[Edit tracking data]
# # # # # # #
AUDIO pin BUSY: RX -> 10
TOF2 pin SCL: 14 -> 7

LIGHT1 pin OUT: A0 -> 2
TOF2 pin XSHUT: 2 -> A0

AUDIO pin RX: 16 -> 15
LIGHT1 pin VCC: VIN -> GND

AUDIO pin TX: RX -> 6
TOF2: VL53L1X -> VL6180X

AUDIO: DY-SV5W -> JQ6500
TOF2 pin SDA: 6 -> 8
# # # # # # #
# [WORK INSTRUCTION]
The line with "AUDIO pin RX: 16 -> 15" through the last line of the entries above: output exactly those lines and nothing else.

# [RESPONSE AREA]
AUDIO pin RX: 16 -> 15
LIGHT1 pin VCC: VIN -> GND

AUDIO pin TX: RX -> 6
TOF2: VL53L1X -> VL6180X

AUDIO: DY-SV5W -> JQ6500
TOF2 pin SDA: 6 -> 8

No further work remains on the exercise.